-- INFORMATION PROVIDED follows --

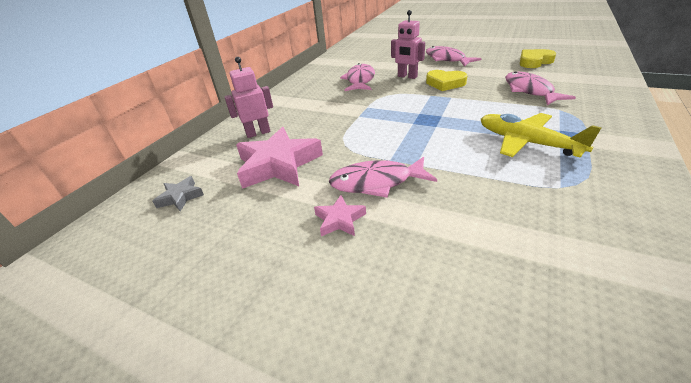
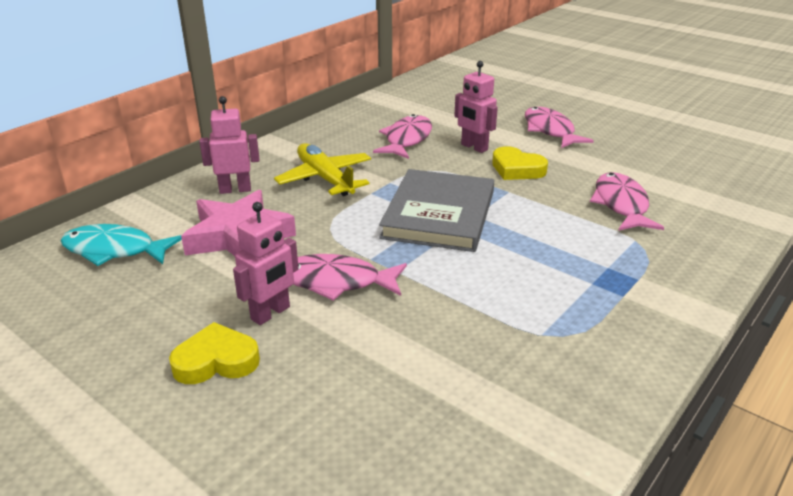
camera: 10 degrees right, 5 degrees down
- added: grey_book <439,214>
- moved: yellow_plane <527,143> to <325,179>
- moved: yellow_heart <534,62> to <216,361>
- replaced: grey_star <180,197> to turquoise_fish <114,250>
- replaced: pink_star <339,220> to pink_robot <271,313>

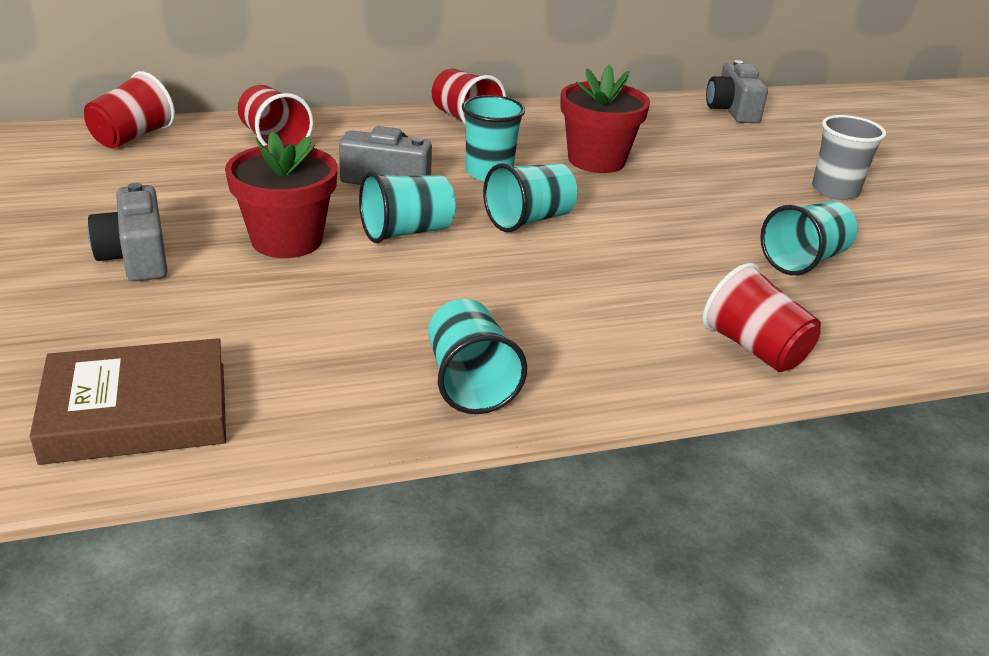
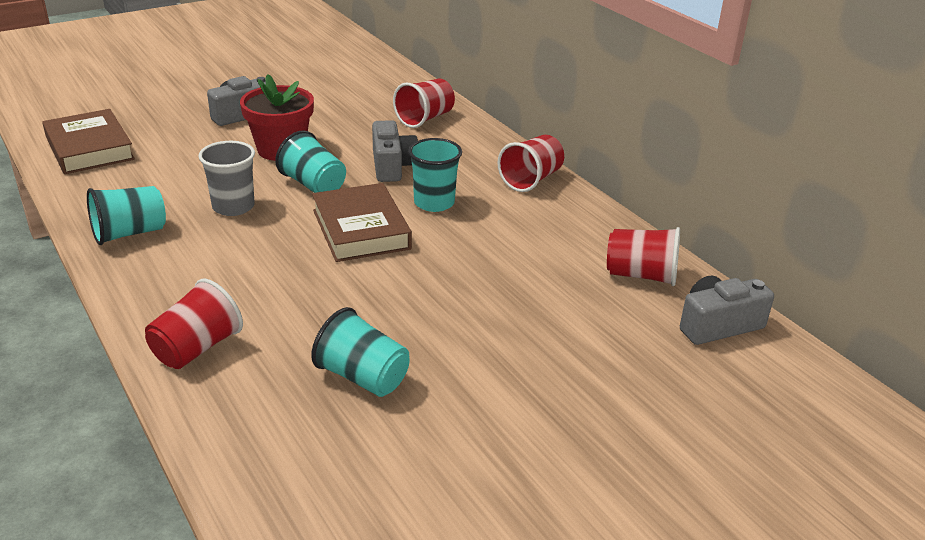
camera: 75 degrees right, 0 degrees up
- removed: red_flower_pot <596,160>
- moved: red_cup <132,137> to <641,275>
- moved: grey_cup <835,191> to <233,207>
- replaced: turquoise_cup <529,220> to brown_book <360,229>

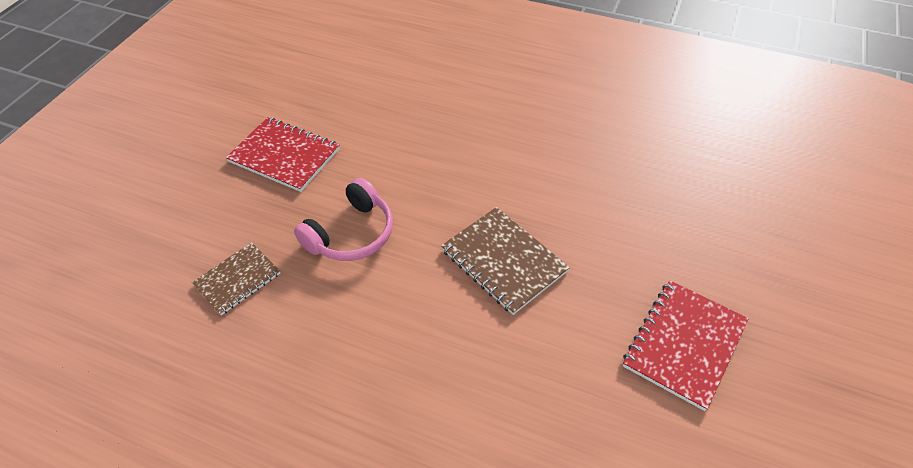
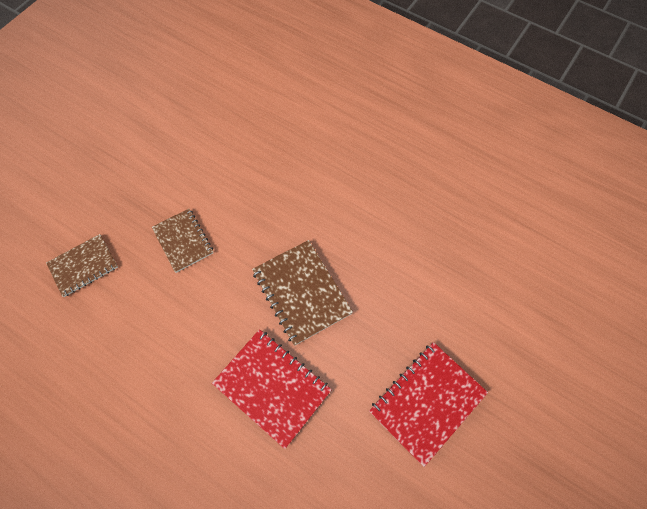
camera: 10 degrees right, 15 degrees up
- moved: red_notebook <284,155> to <272,387>
- replaced: pink_headphones <351,234> to brown_notebook <183,241>

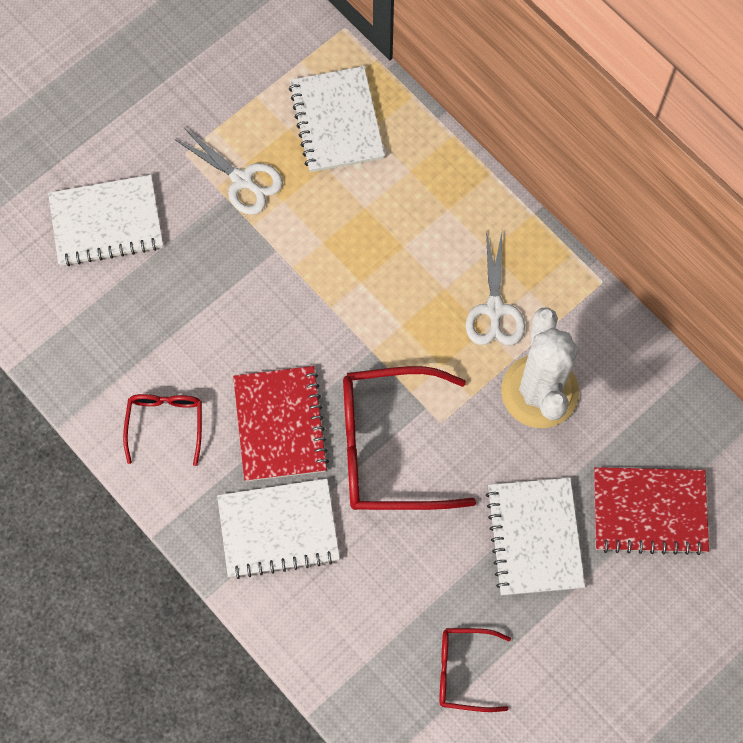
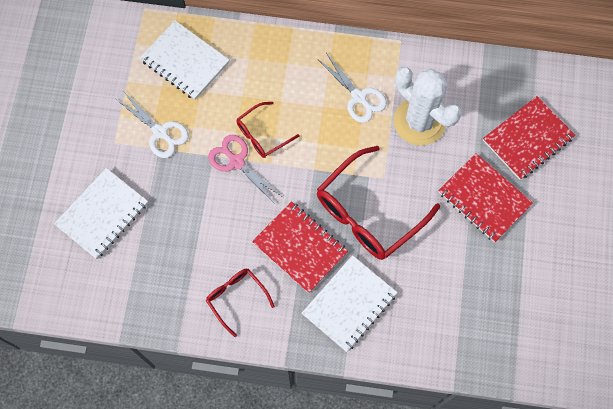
camera: 40 degrees left, 0 degrees up
- added: pink_scissors <237,161>
- moved: red_glasses <463,671> to <262,135>
- recoloured: white_notebook <534,537> to red_notebook <484,198>
- turned: white_scissors <242,180> = <160,132> 45 degrees clockwise

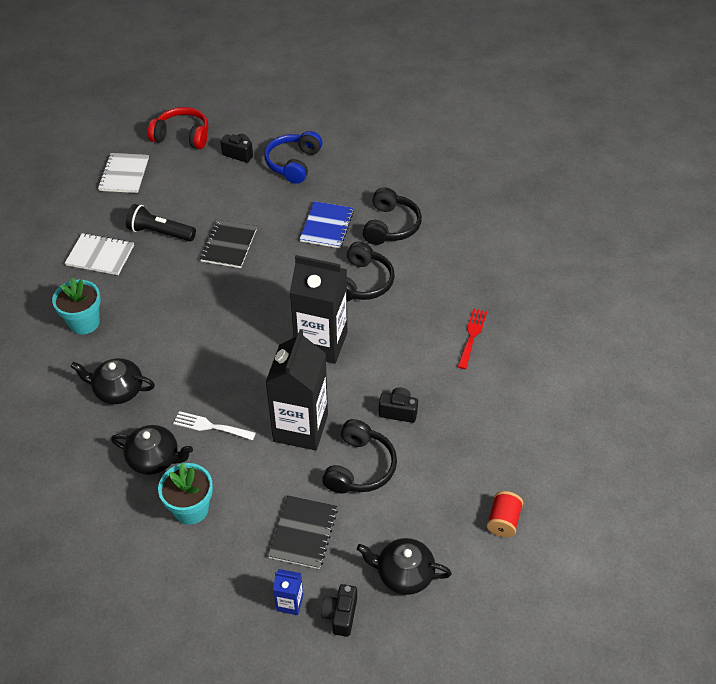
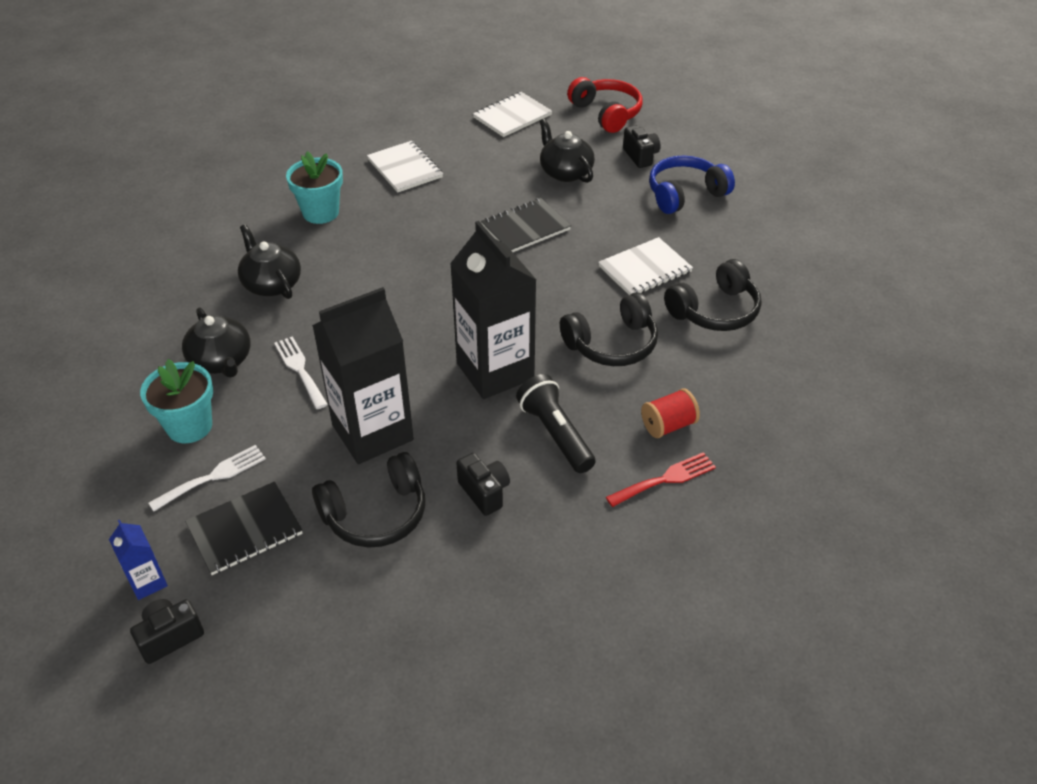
camera: 45 degrees right, 5 degrees down
- added: white_fork <213,476>
- moved: black_flashlight <160,232> to <555,434>
- moved: black_teapot <403,573> to <565,172>
- moved: red_spool <503,521> to <668,425>
- recoloured: blue_notebook <327,226> to white_notebook <645,269>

-- INFORMATION PROVIDED concluded --

__DESCRIPTION OF THE TASK__
Please transcribe each entry exactly, but skip any picture it holds.

__TASK RESPONSE__
camera: 10 degrees right, 5 degrees down
- added: grey_book <439,214>
- moved: yellow_plane <527,143> to <325,179>
- moved: yellow_heart <534,62> to <216,361>
- replaced: grey_star <180,197> to turquoise_fish <114,250>
- replaced: pink_star <339,220> to pink_robot <271,313>

camera: 75 degrees right, 0 degrees up
- removed: red_flower_pot <596,160>
- moved: red_cup <132,137> to <641,275>
- moved: grey_cup <835,191> to <233,207>
- replaced: turquoise_cup <529,220> to brown_book <360,229>

camera: 10 degrees right, 15 degrees up
- moved: red_notebook <284,155> to <272,387>
- replaced: pink_headphones <351,234> to brown_notebook <183,241>

camera: 40 degrees left, 0 degrees up
- added: pink_scissors <237,161>
- moved: red_glasses <463,671> to <262,135>
- recoloured: white_notebook <534,537> to red_notebook <484,198>
- turned: white_scissors <242,180> = <160,132> 45 degrees clockwise

camera: 45 degrees right, 5 degrees down
- added: white_fork <213,476>
- moved: black_flashlight <160,232> to <555,434>
- moved: black_teapot <403,573> to <565,172>
- moved: red_spool <503,521> to <668,425>
- recoloured: blue_notebook <327,226> to white_notebook <645,269>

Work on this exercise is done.